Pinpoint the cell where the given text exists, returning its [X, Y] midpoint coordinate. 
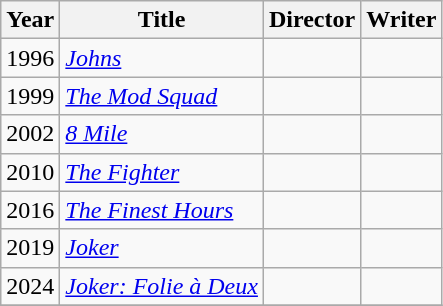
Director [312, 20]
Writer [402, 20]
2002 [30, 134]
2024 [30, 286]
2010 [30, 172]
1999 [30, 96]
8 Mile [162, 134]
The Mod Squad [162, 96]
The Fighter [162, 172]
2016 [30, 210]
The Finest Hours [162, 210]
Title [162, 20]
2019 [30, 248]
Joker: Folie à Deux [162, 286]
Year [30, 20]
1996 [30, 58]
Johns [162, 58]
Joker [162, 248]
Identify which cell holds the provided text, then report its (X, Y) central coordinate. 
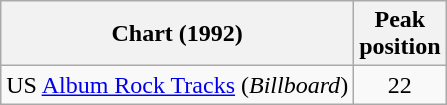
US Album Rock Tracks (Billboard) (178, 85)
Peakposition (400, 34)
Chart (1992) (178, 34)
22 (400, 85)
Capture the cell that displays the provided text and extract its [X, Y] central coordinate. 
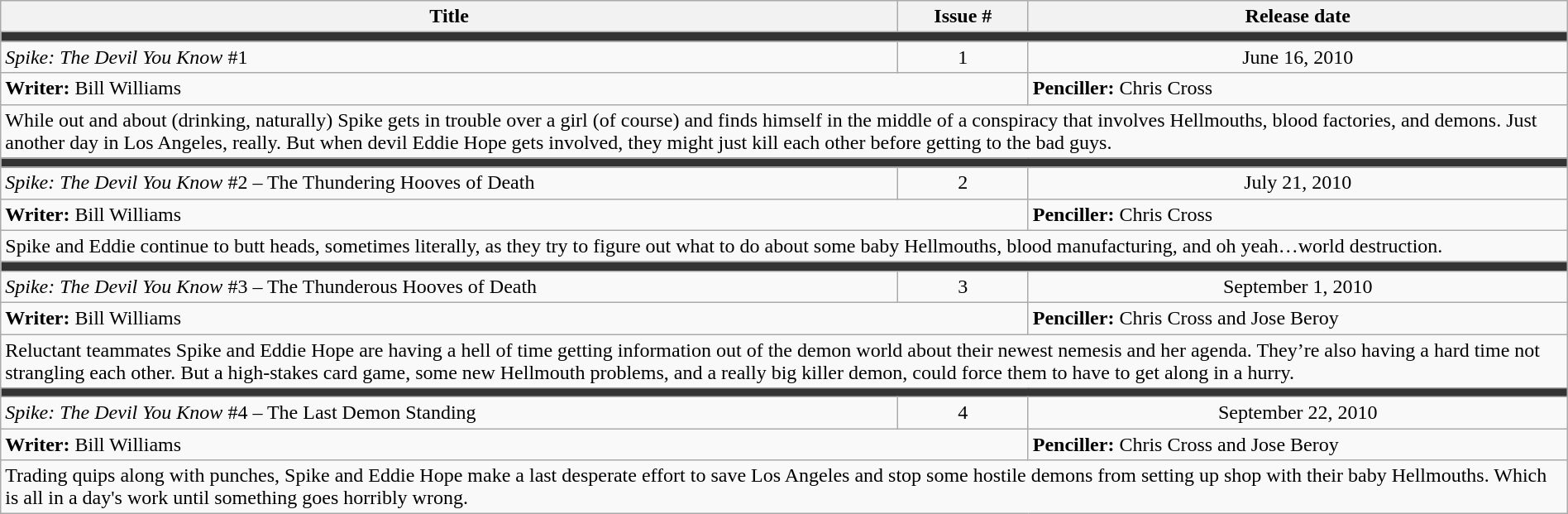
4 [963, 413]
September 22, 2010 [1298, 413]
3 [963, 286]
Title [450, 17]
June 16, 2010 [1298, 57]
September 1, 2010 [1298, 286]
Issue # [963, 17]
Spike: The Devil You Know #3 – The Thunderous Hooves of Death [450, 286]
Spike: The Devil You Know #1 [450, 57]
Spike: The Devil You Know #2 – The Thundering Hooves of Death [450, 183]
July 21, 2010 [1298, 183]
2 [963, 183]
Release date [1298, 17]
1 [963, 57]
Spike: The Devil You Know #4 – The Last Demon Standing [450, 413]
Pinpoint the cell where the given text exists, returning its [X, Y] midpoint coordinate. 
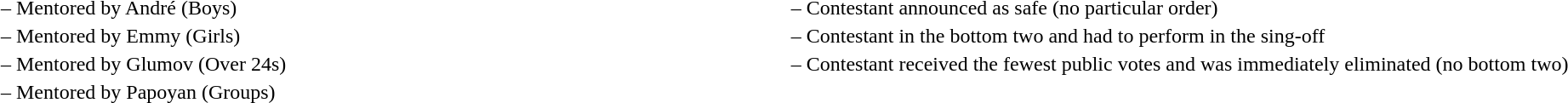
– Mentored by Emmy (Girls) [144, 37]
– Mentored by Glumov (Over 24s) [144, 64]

Aim -
Transcribe all of the lines above exactly as they appear, leaving out the pictures.

Task result -
Pinpoint the cell where the given text exists, returning its [X, Y] midpoint coordinate. 
Director [312, 20]
Writer [402, 20]
2002 [30, 134]
2024 [30, 286]
2010 [30, 172]
1999 [30, 96]
8 Mile [162, 134]
The Mod Squad [162, 96]
The Fighter [162, 172]
2016 [30, 210]
The Finest Hours [162, 210]
Title [162, 20]
2019 [30, 248]
Joker: Folie à Deux [162, 286]
Year [30, 20]
1996 [30, 58]
Johns [162, 58]
Joker [162, 248]
Identify which cell holds the provided text, then report its (X, Y) central coordinate. 
US Album Rock Tracks (Billboard) (178, 85)
Peakposition (400, 34)
Chart (1992) (178, 34)
22 (400, 85)
Capture the cell that displays the provided text and extract its [X, Y] central coordinate. 
4 [963, 413]
September 22, 2010 [1298, 413]
3 [963, 286]
Title [450, 17]
June 16, 2010 [1298, 57]
September 1, 2010 [1298, 286]
Issue # [963, 17]
Spike: The Devil You Know #3 – The Thunderous Hooves of Death [450, 286]
Spike: The Devil You Know #1 [450, 57]
Spike: The Devil You Know #2 – The Thundering Hooves of Death [450, 183]
July 21, 2010 [1298, 183]
2 [963, 183]
Release date [1298, 17]
1 [963, 57]
Spike: The Devil You Know #4 – The Last Demon Standing [450, 413]
Pinpoint the cell where the given text exists, returning its [X, Y] midpoint coordinate. 
– Mentored by Emmy (Girls) [144, 37]
– Mentored by Glumov (Over 24s) [144, 64]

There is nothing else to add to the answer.